## What is expected
Would you please write out each of the entries below exactly, omitting pictures?

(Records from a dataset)
****************

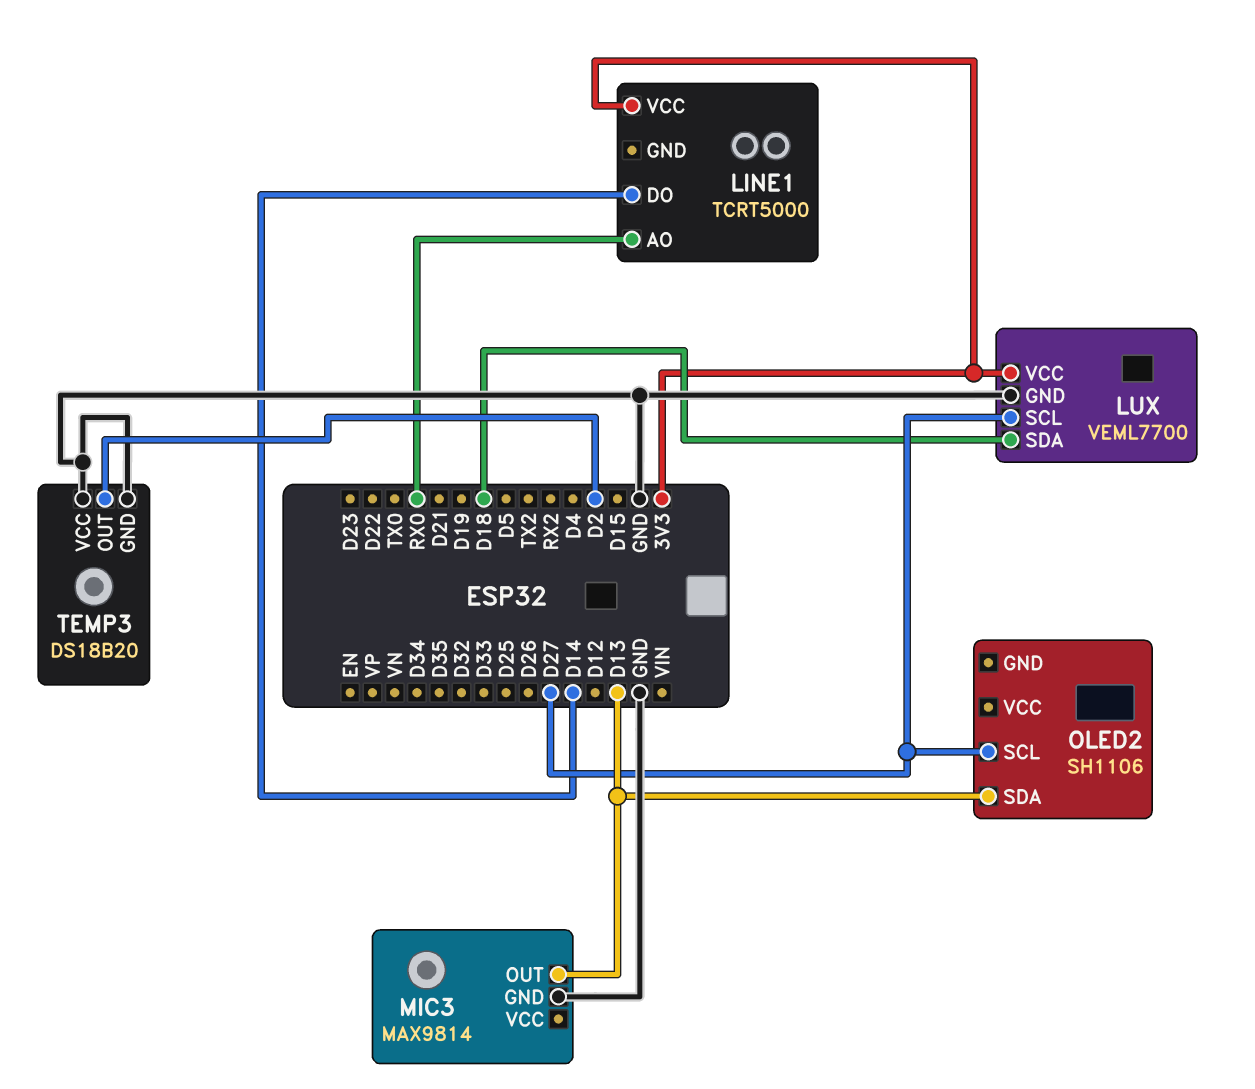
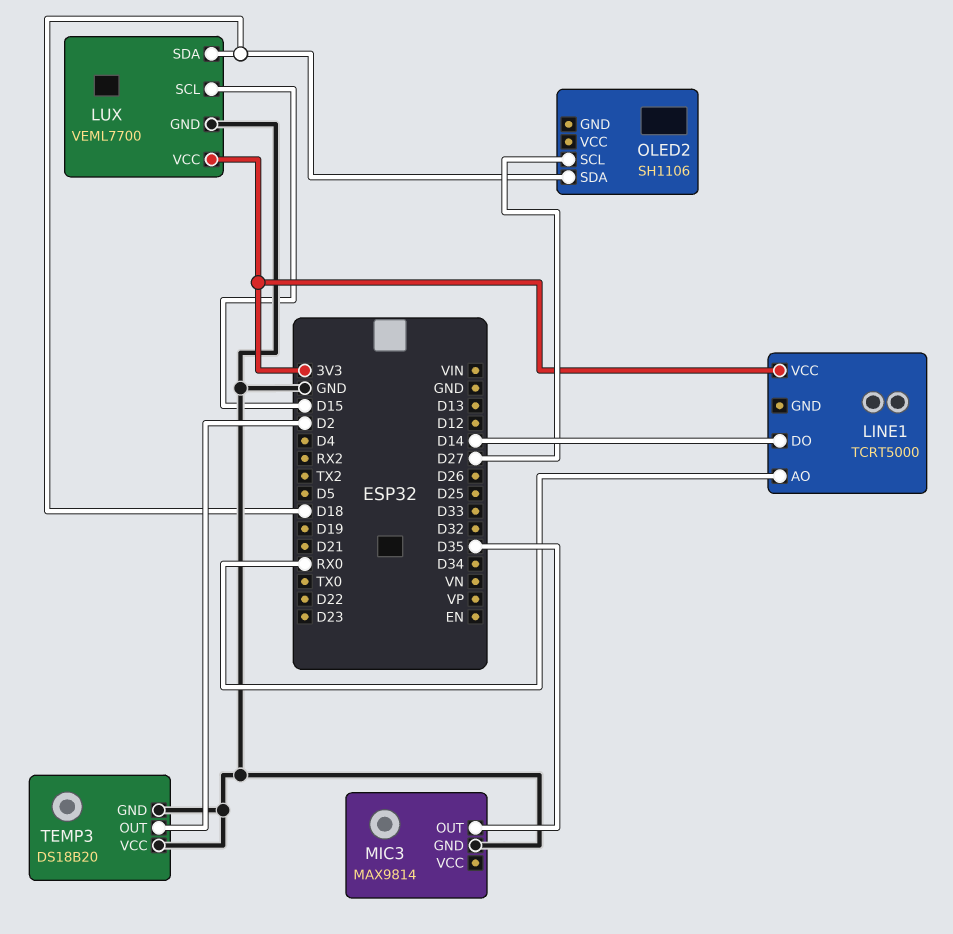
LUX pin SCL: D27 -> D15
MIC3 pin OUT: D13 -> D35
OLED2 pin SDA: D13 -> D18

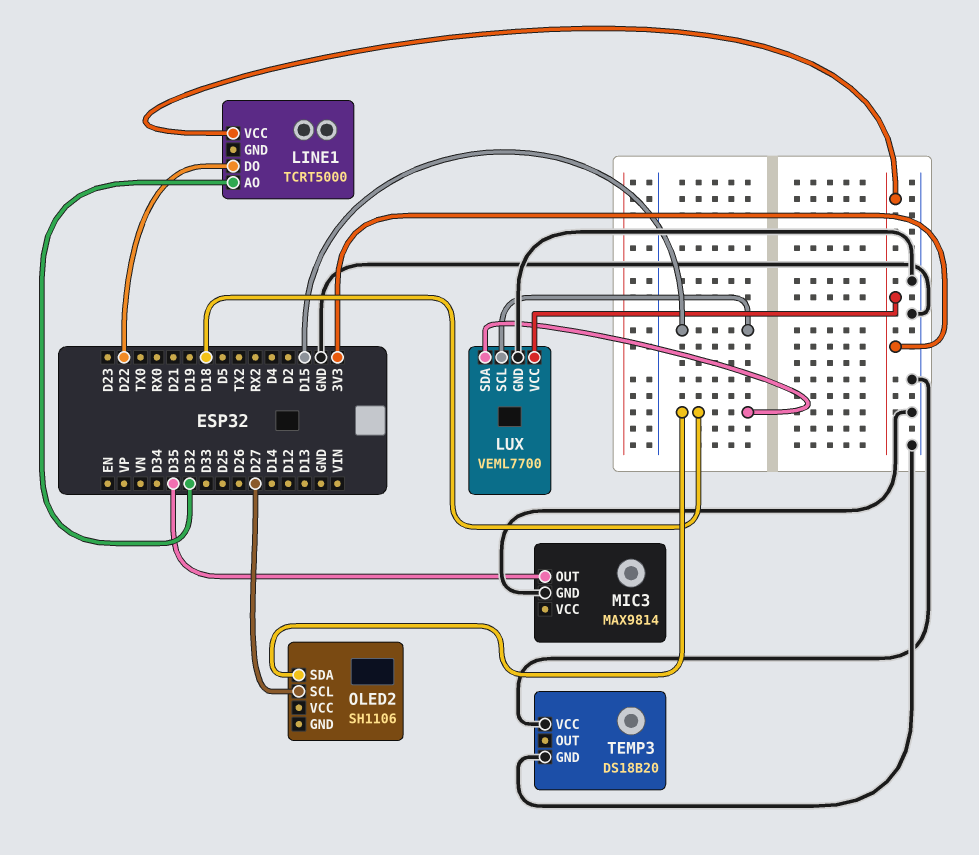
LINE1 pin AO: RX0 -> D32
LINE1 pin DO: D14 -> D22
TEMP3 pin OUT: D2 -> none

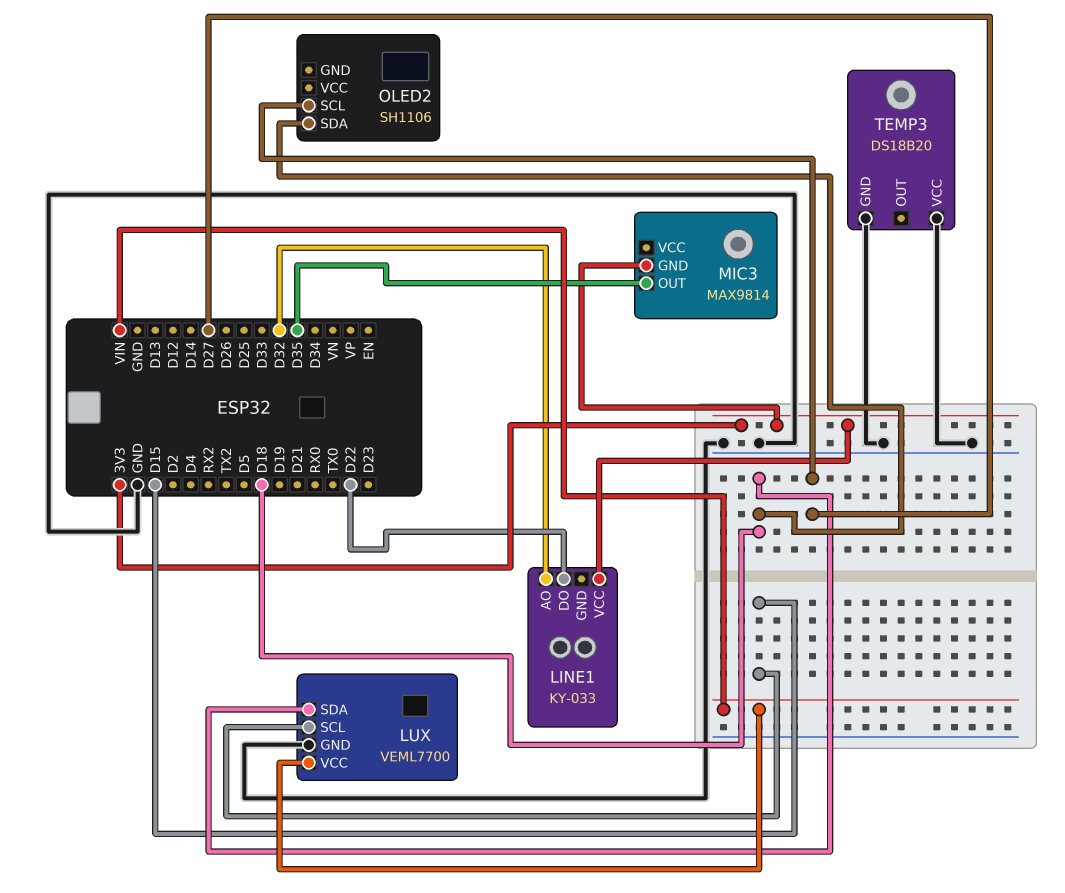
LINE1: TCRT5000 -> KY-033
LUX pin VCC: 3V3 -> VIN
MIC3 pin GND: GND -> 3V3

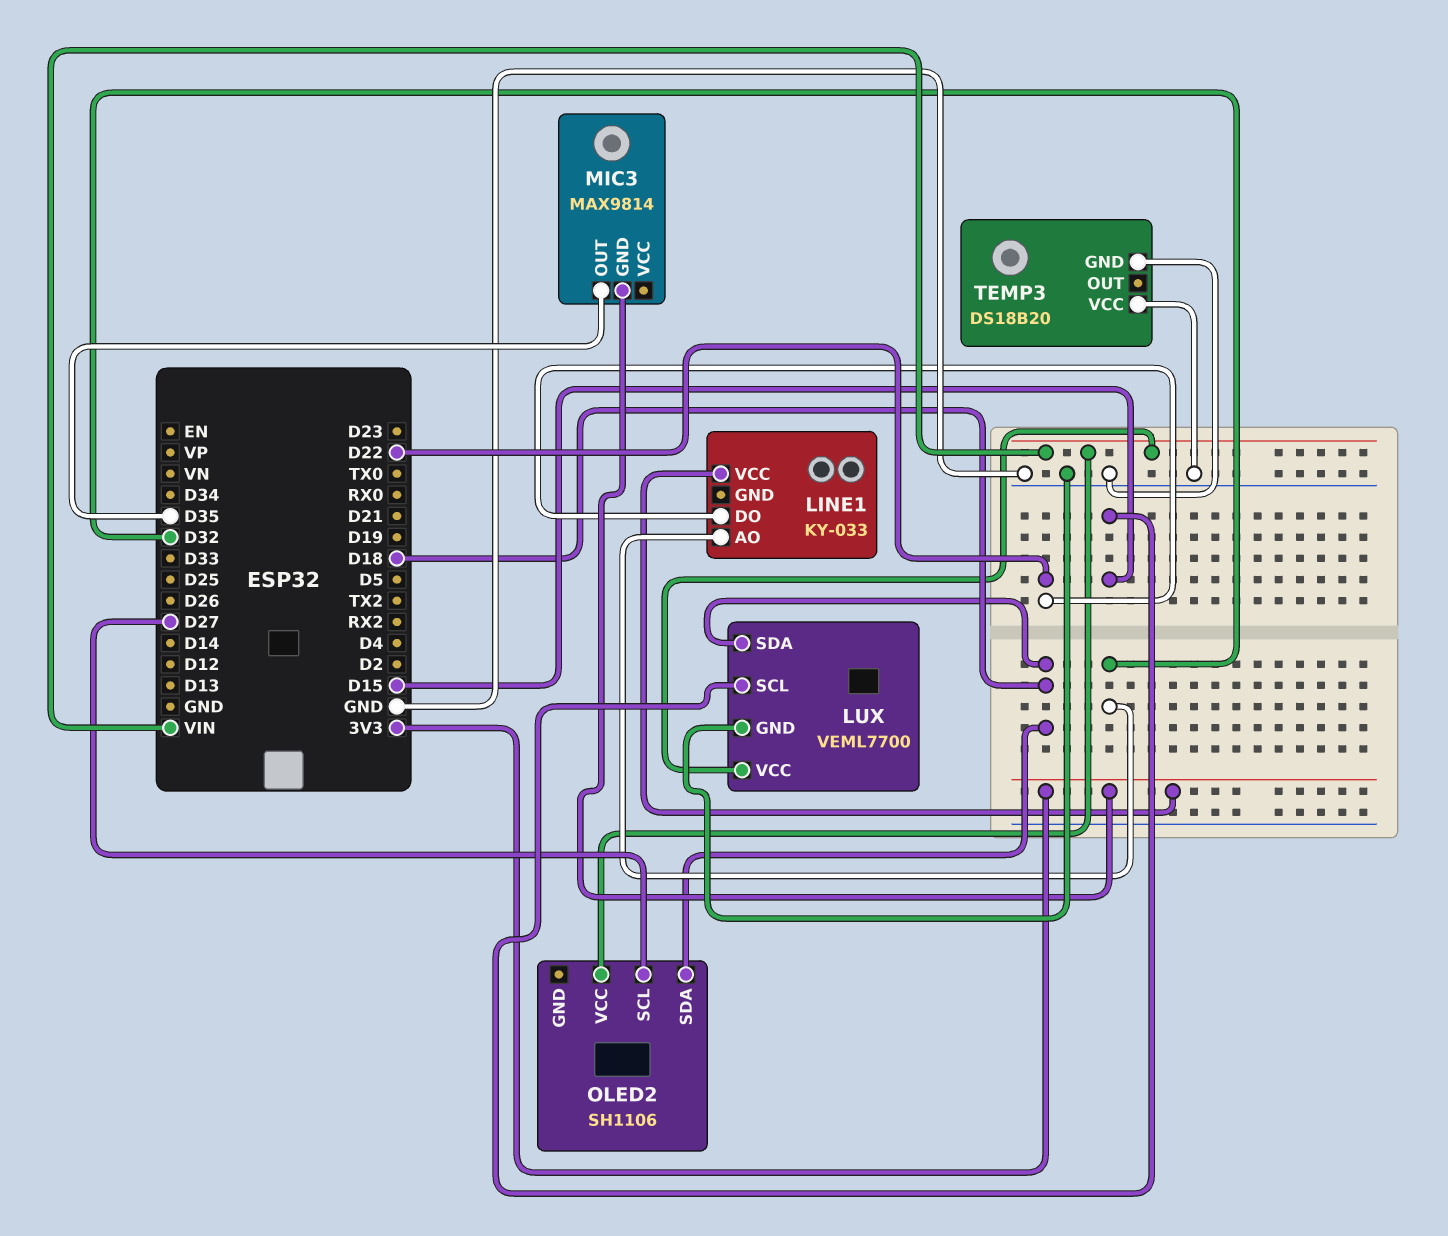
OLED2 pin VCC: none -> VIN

****************

## Solution to this problem
LUX pin SCL: D27 -> D15
MIC3 pin OUT: D13 -> D35
OLED2 pin SDA: D13 -> D18

LINE1 pin AO: RX0 -> D32
LINE1 pin DO: D14 -> D22
TEMP3 pin OUT: D2 -> none

LINE1: TCRT5000 -> KY-033
LUX pin VCC: 3V3 -> VIN
MIC3 pin GND: GND -> 3V3

OLED2 pin VCC: none -> VIN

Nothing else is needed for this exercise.